§ Scene change data:
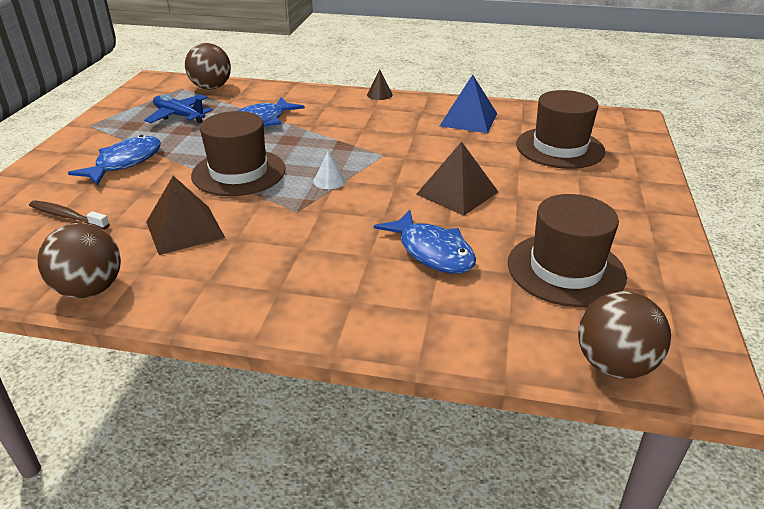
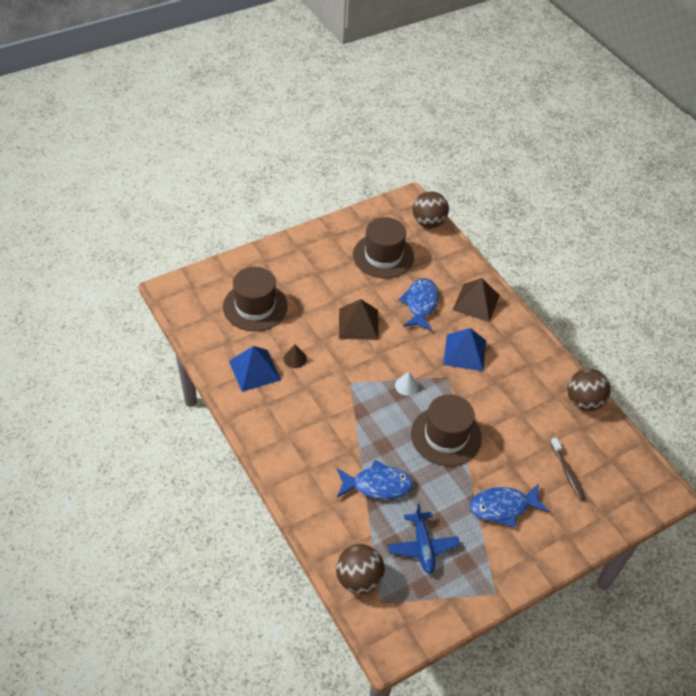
camera: 135 degrees left, 15 degrees up
(184, 229) = (514, 409): brown pyramid -> brown pyramid (476, 302)
(309, 241) = (464, 352): none -> blue pyramid
(379, 94) = (259, 449): brown cone -> brown cone (295, 358)

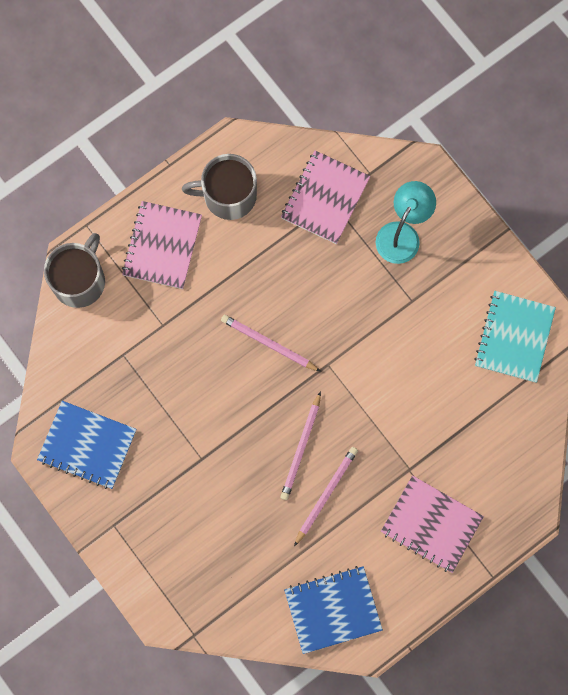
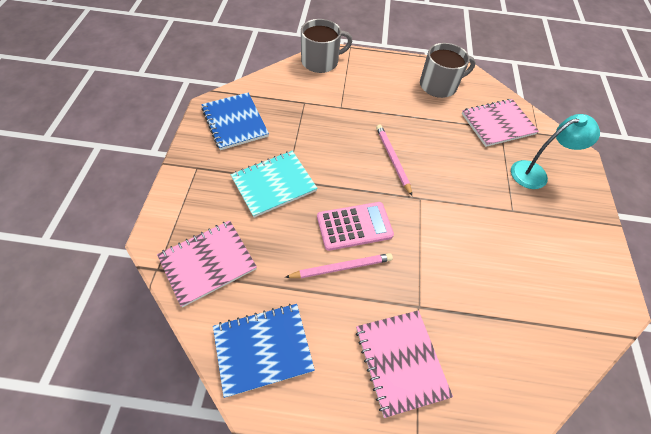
camera: 40 degrees right, 20 degrees down
(162, 246) = (379, 79): pink notebook -> pink notebook (208, 263)
(228, 195) = (439, 85): grey mug -> grey mug turned 120 degrees clockwise
(301, 448) = (354, 226): pink pencil -> pink calculator
(333, 609) = (263, 349): blue notebook -> blue notebook turned 45 degrees counterclockwise
(514, 337) = (579, 291): turquoise notebook -> turquoise notebook (274, 184)

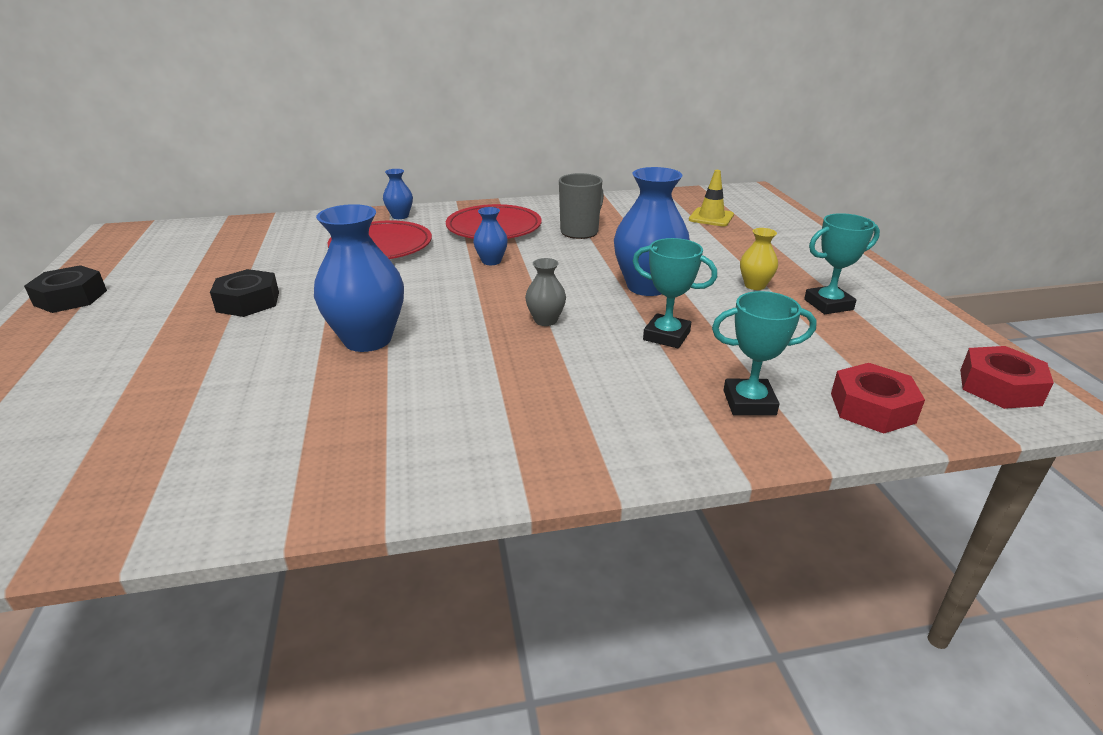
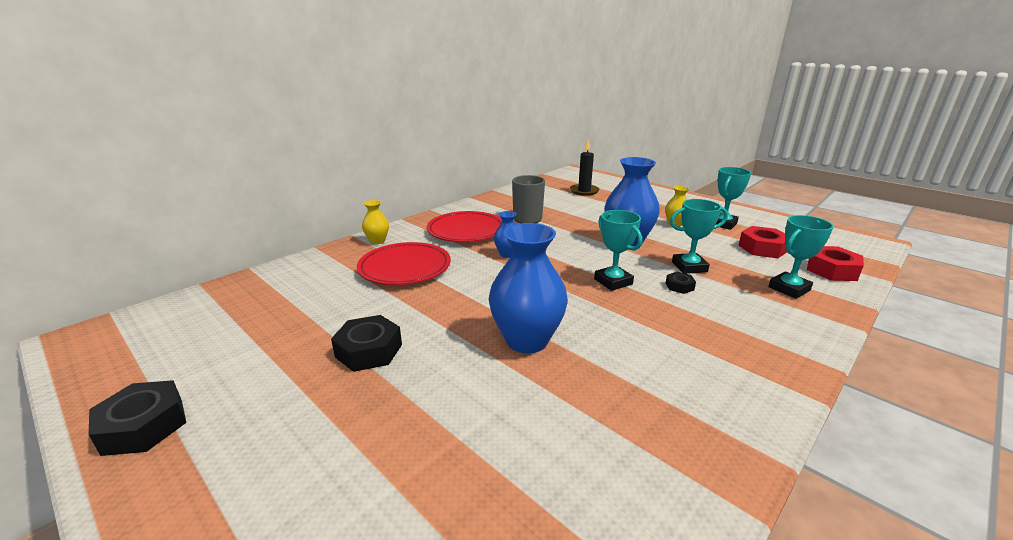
camera: 35 degrees left, 5 degrees down
(400, 216) = (377, 241): blue vase -> yellow vase
(545, 320) = (613, 281): grey vase -> turquoise trophy
(610, 350) = (679, 286): none -> black nut
(711, 217) = (584, 191): yellow traffic cone -> black candle
(999, 387) = (848, 242): red nut -> red nut (762, 248)

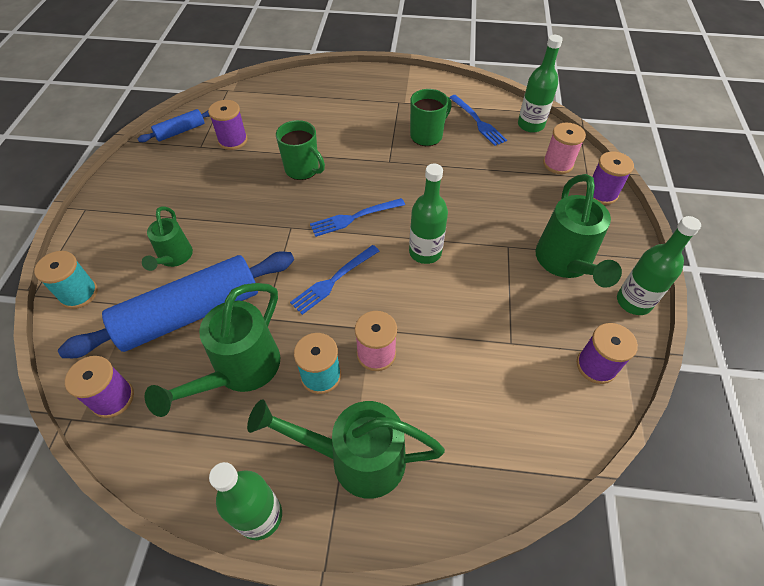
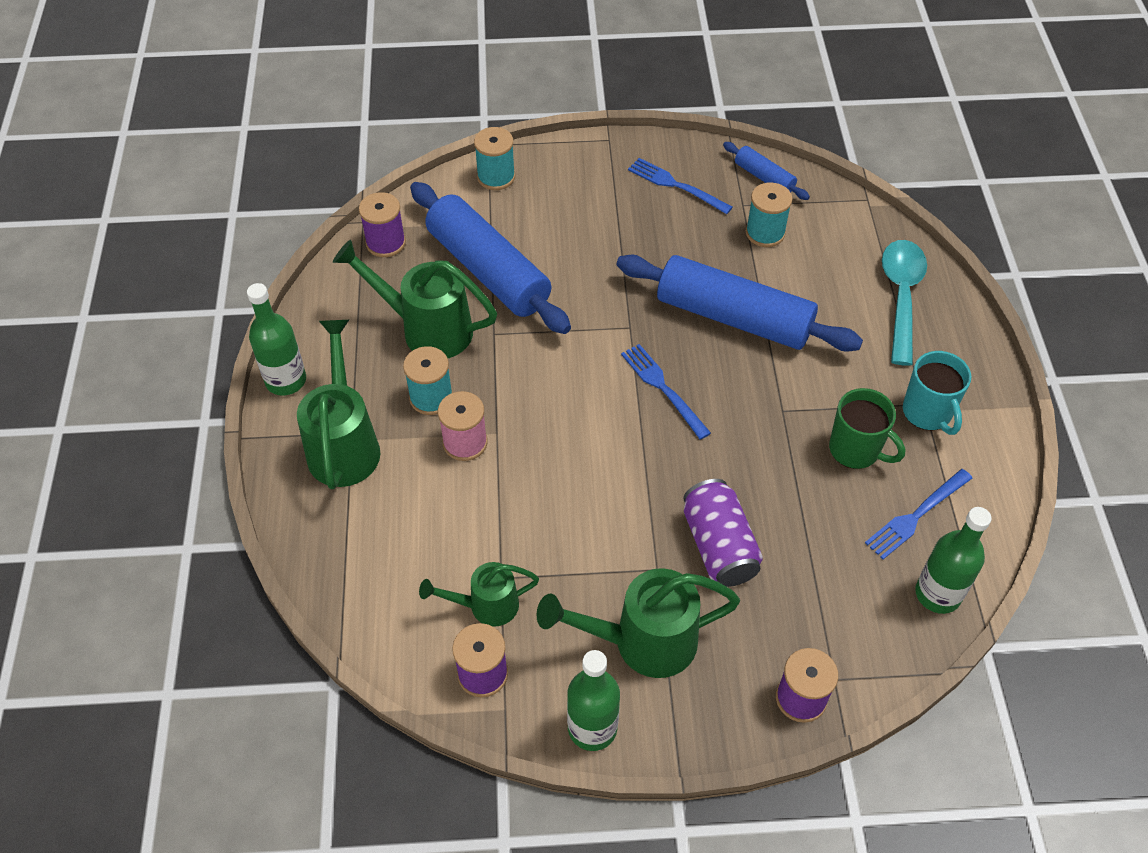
camera: 80 degrees right, 0 degrees up
(174, 258) = (558, 235): green watering can -> green watering can (486, 606)
(233, 140) = (765, 233): purple spool -> turquoise spool
(303, 169) = (734, 317): green mug -> blue rolling pin
(314, 93) = (901, 296): none -> turquoise spoon
(333, 281) = (557, 385): blue fork -> blue fork (675, 185)
(406, 102) = (927, 413): none -> turquoise mug
(425, 252) = (623, 473): green bottle -> none
(492, 211) = (719, 546): none -> purple can
(558, 164) = (851, 635): pink spool -> none

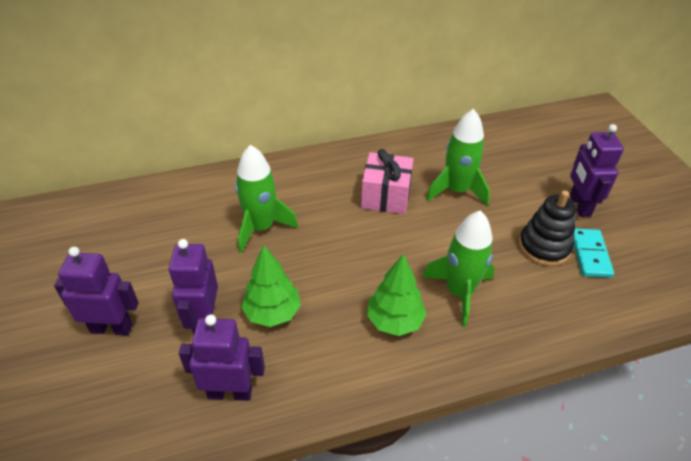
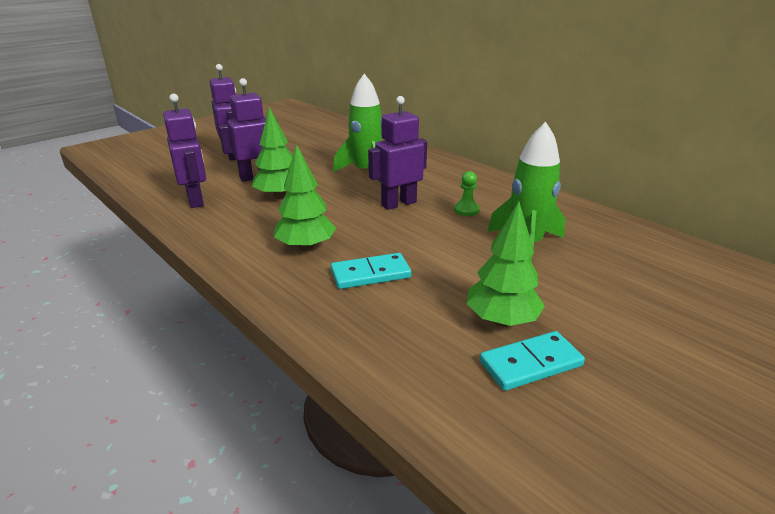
camera: 65 degrees right, 15 degrees down
(386, 196) = (466, 210): pink gift -> green pawn
(459, 292) = (370, 274): green rocket -> turquoise domino
(544, 247) = (501, 320): black stacking toy -> green tree
(579, 205) = (623, 340): purple robot -> purple robot (398, 203)

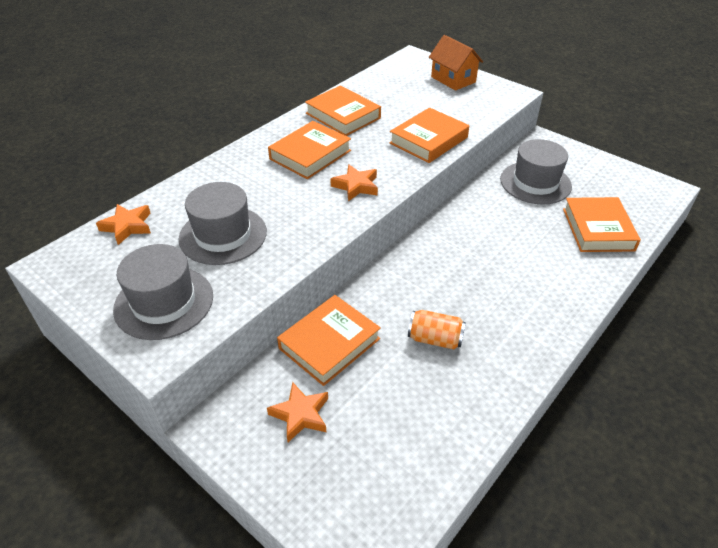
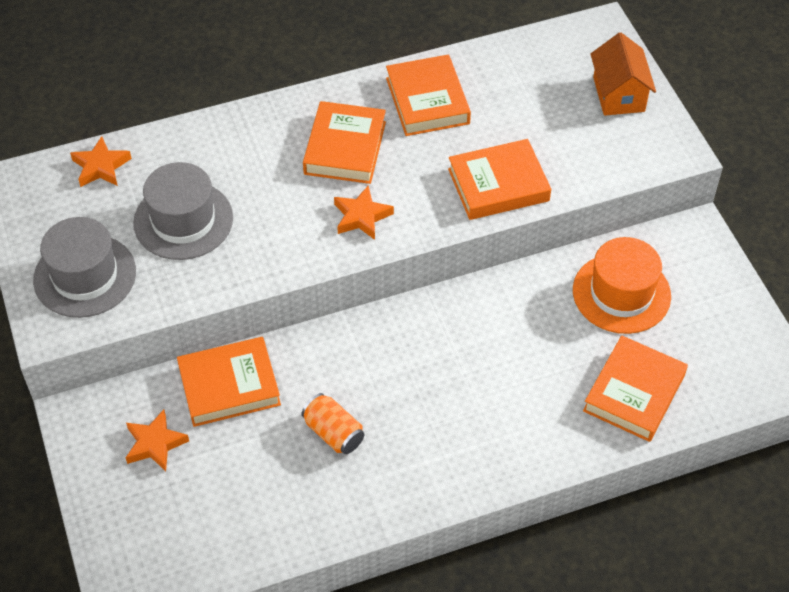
camera: 30 degrees right, 10 degrees up
(310, 155) = (345, 148): orange book -> orange book turned 60 degrees counterclockwise
(535, 183) = (621, 293): grey hat -> orange hat

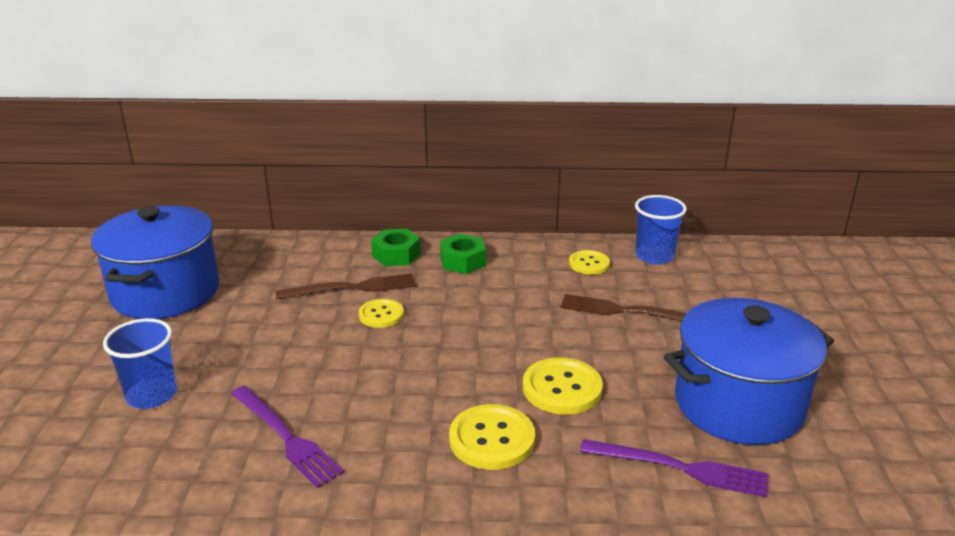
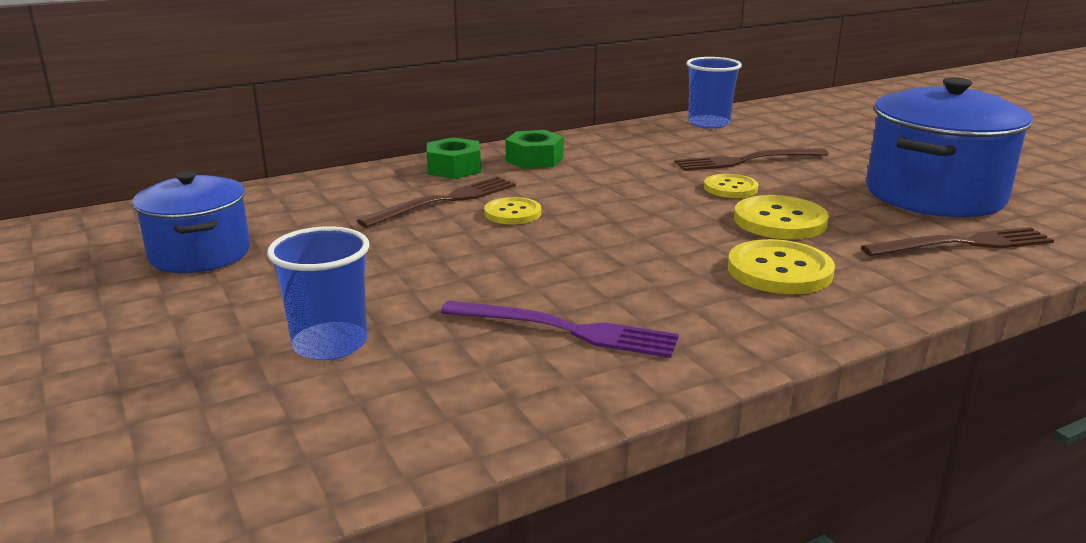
camera: 30 degrees left, 5 degrees down
(165, 292) = (200, 254): blue pot -> blue pot, size x0.63
(589, 264) = (660, 138): yellow button -> yellow button (730, 188)
(680, 468) = (963, 244): purple fork -> brown fork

§ WHAT YOU NEED TO DO: Write out the lines above from the one with "(545, 320) = (613, 281): grey" through the one with "(589, 264) = (660, 138): yellow", ends included, exactly; no picture goes in.

§ ANSWER TO THIS TASK:
(545, 320) = (613, 281): grey vase -> turquoise trophy
(610, 350) = (679, 286): none -> black nut
(711, 217) = (584, 191): yellow traffic cone -> black candle
(999, 387) = (848, 242): red nut -> red nut (762, 248)

camera: 80 degrees right, 0 degrees up
(174, 258) = (558, 235): green watering can -> green watering can (486, 606)
(233, 140) = (765, 233): purple spool -> turquoise spool
(303, 169) = (734, 317): green mug -> blue rolling pin
(314, 93) = (901, 296): none -> turquoise spoon
(333, 281) = (557, 385): blue fork -> blue fork (675, 185)
(406, 102) = (927, 413): none -> turquoise mug
(425, 252) = (623, 473): green bottle -> none
(492, 211) = (719, 546): none -> purple can
(558, 164) = (851, 635): pink spool -> none

camera: 65 degrees right, 15 degrees down
(386, 196) = (466, 210): pink gift -> green pawn
(459, 292) = (370, 274): green rocket -> turquoise domino
(544, 247) = (501, 320): black stacking toy -> green tree
(579, 205) = (623, 340): purple robot -> purple robot (398, 203)

camera: 30 degrees right, 10 degrees up
(310, 155) = (345, 148): orange book -> orange book turned 60 degrees counterclockwise
(535, 183) = (621, 293): grey hat -> orange hat

camera: 30 degrees left, 5 degrees down
(165, 292) = (200, 254): blue pot -> blue pot, size x0.63
(589, 264) = (660, 138): yellow button -> yellow button (730, 188)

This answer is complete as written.